┌─ Supplied material

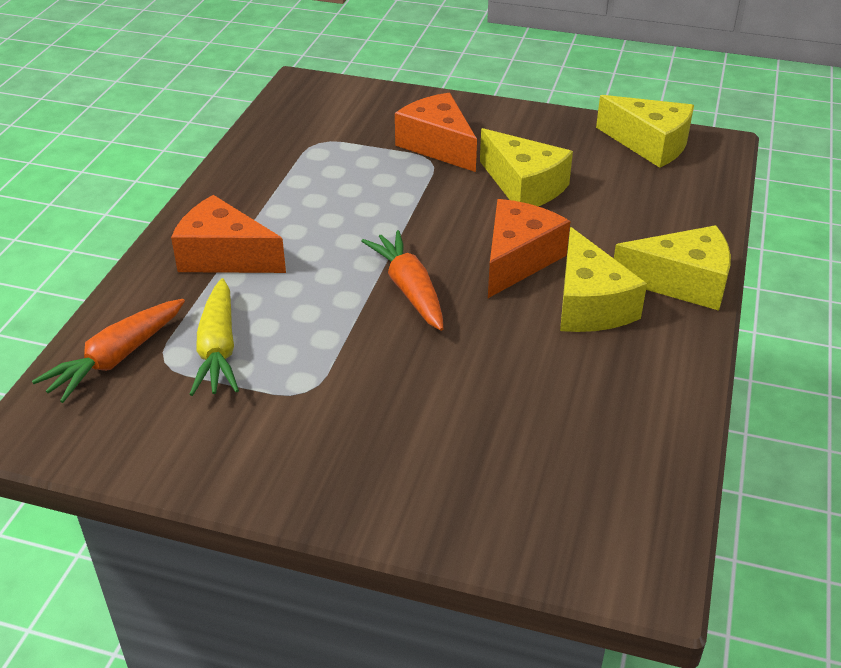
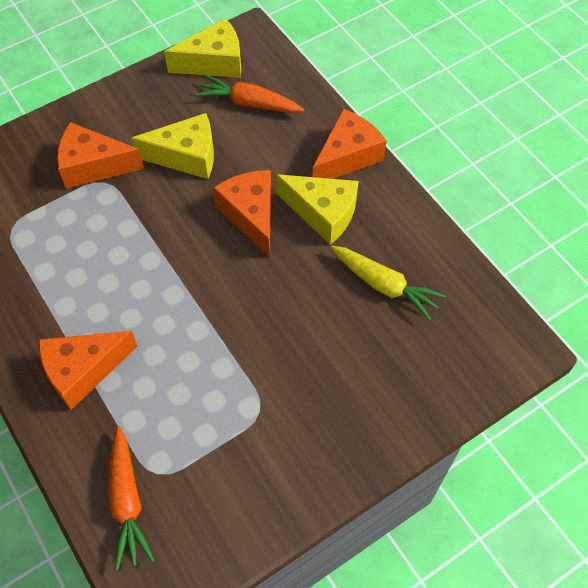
camera: 50 degrees left, 20 degrees up
(218, 349) = (176, 434): yellow carrot -> yellow carrot (385, 286)
(409, 289) = (221, 290): orange carrot -> orange carrot (248, 103)
(682, 283) = (347, 156): yellow cheese -> orange cheese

└─

** What the task requires **
Pictures aside, retype the material exactly.

** Result of this task **
camera: 50 degrees left, 20 degrees up
(218, 349) = (176, 434): yellow carrot -> yellow carrot (385, 286)
(409, 289) = (221, 290): orange carrot -> orange carrot (248, 103)
(682, 283) = (347, 156): yellow cheese -> orange cheese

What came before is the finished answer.